Data extract>
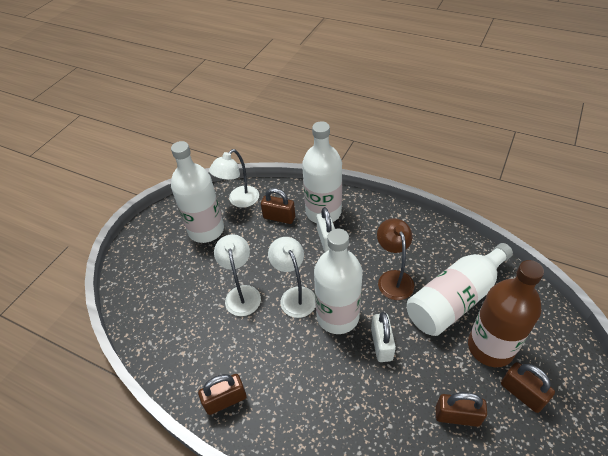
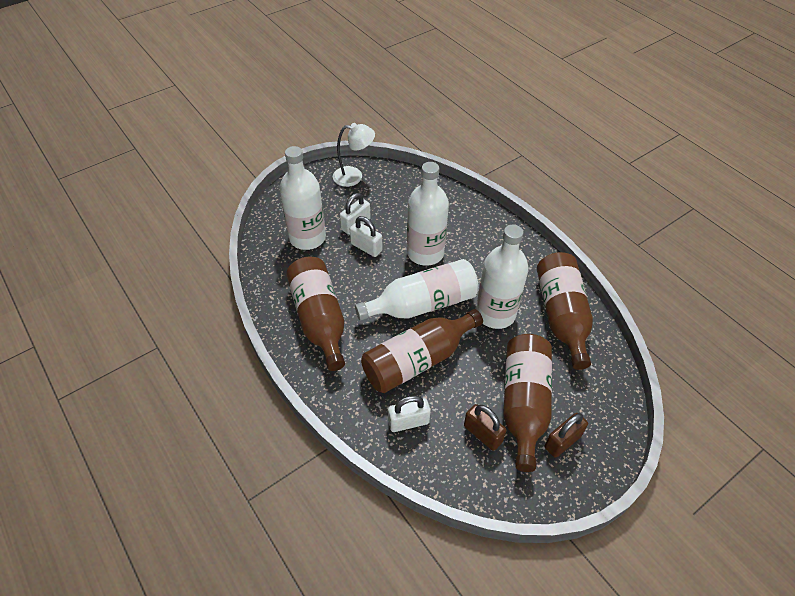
brown bottle: 1 -> 4
brown lamp: 1 -> 0
brown padlock: 4 -> 2
white lamp: 3 -> 1
white padlock: 2 -> 3

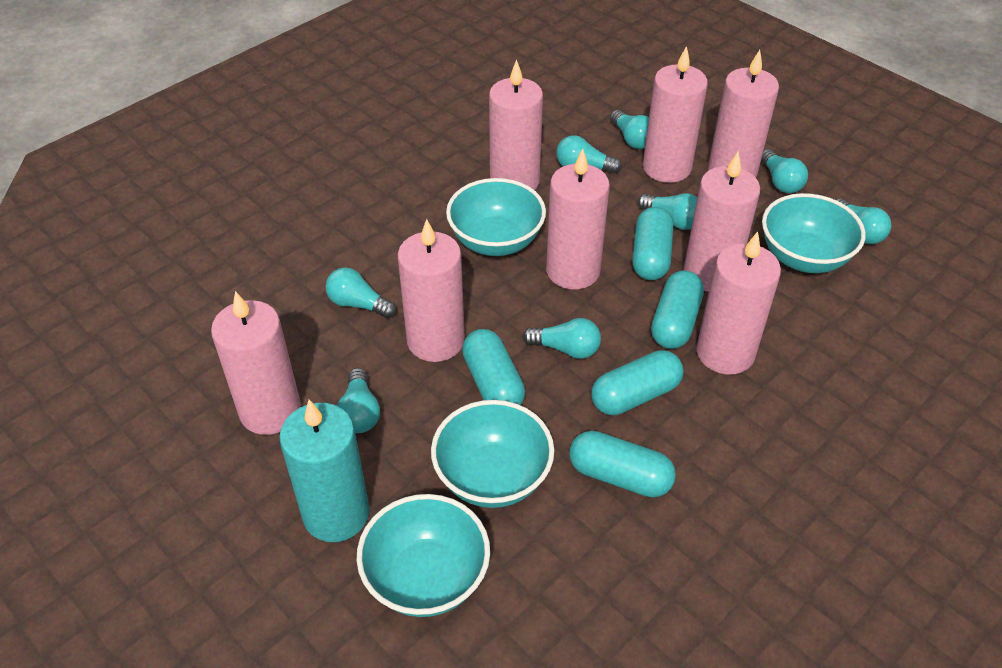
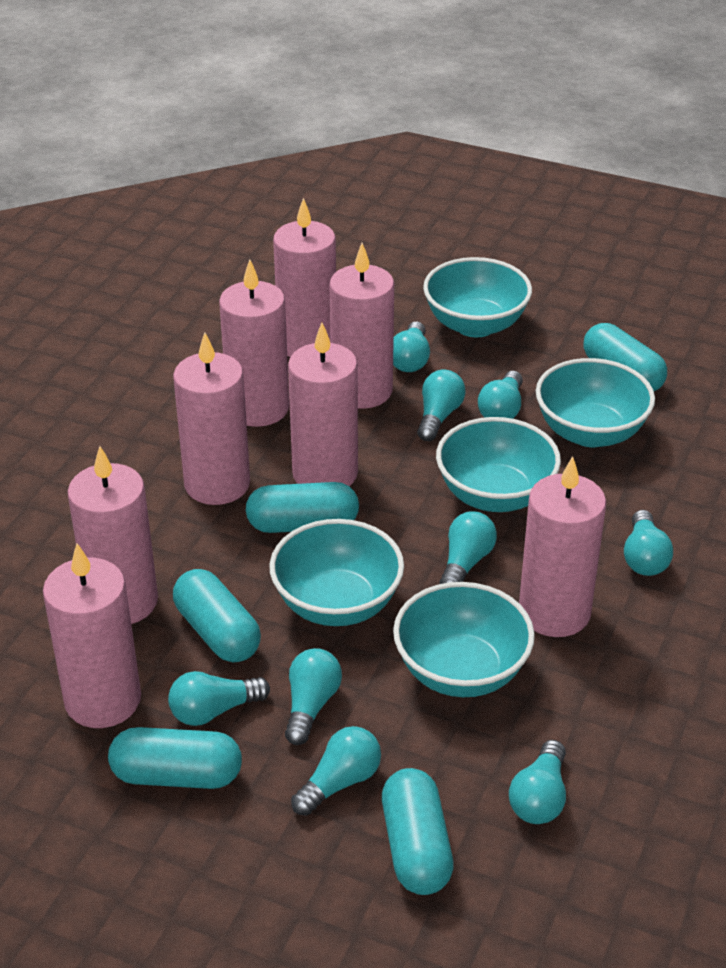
turquoise bowl: 4 -> 5
turquoise candle: 1 -> 0
turquoise light bulb: 8 -> 9

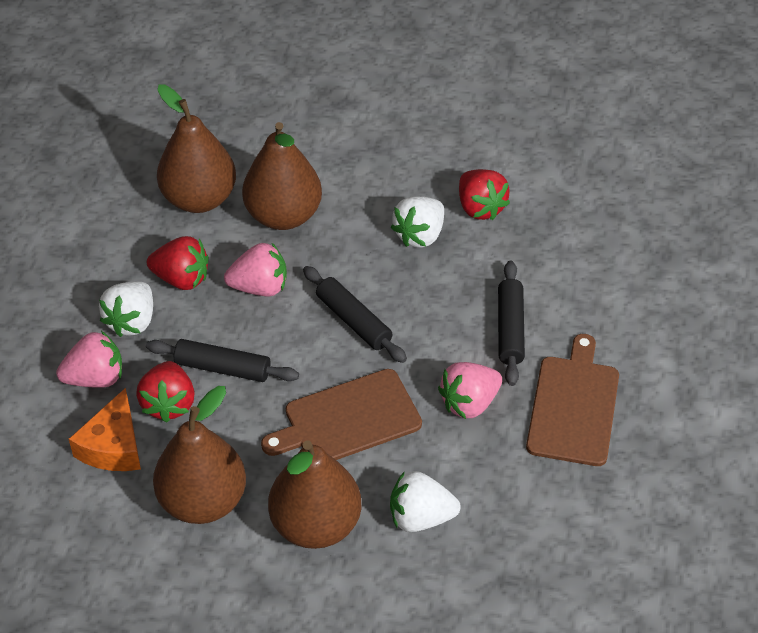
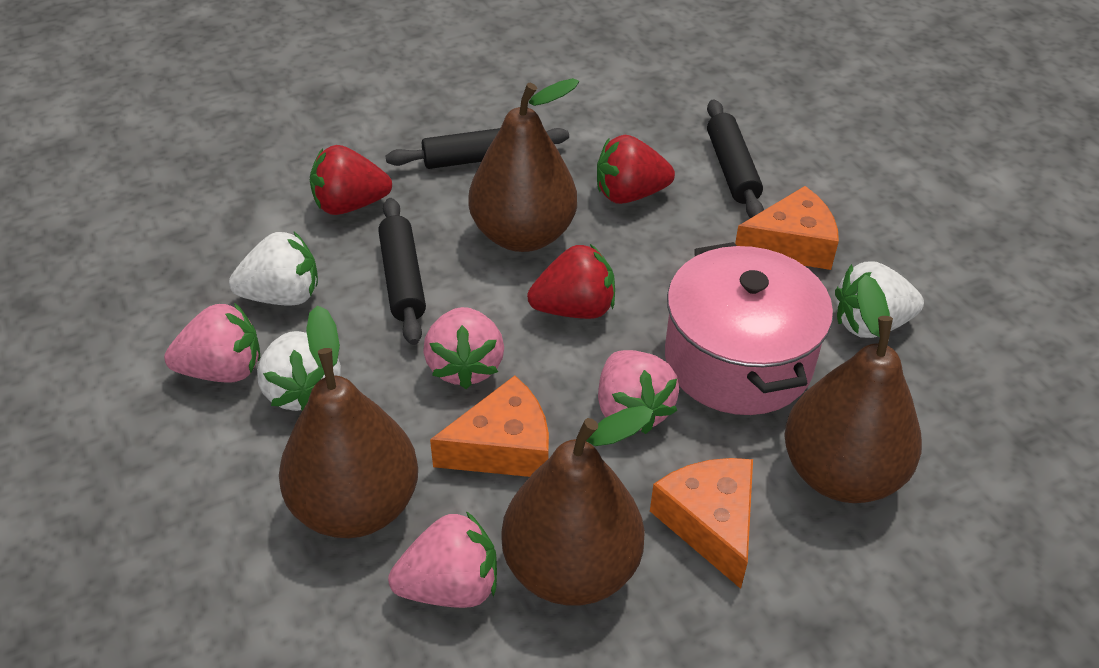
brown cutting board: 2 -> 0
orange cheese: 1 -> 3
pink pot: 0 -> 1
pink strawberry: 3 -> 4

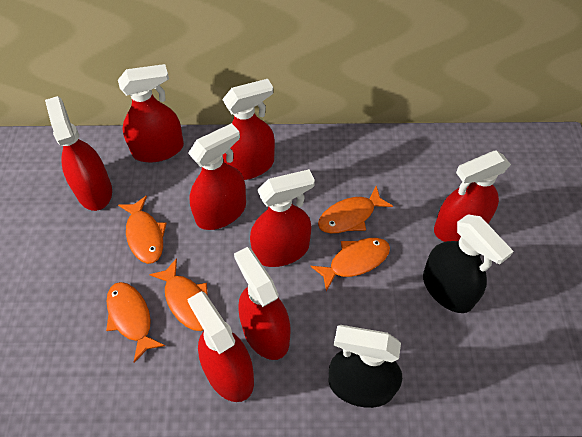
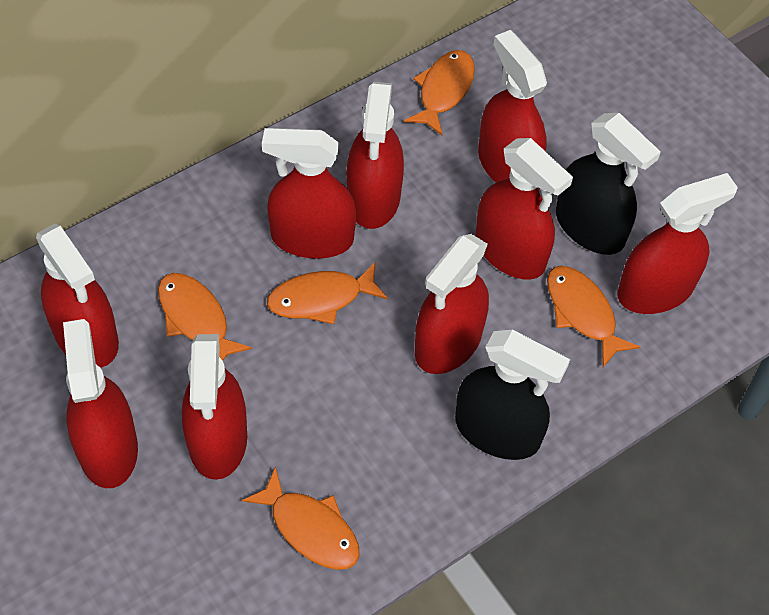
red spray bottle: 8 -> 9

Work order>
The answer should be the records above, unchanged, with the pictures omitted.

Result of the task>
brown bottle: 1 -> 4
brown lamp: 1 -> 0
brown padlock: 4 -> 2
white lamp: 3 -> 1
white padlock: 2 -> 3

turquoise bowl: 4 -> 5
turquoise candle: 1 -> 0
turquoise light bulb: 8 -> 9

brown cutting board: 2 -> 0
orange cheese: 1 -> 3
pink pot: 0 -> 1
pink strawberry: 3 -> 4

red spray bottle: 8 -> 9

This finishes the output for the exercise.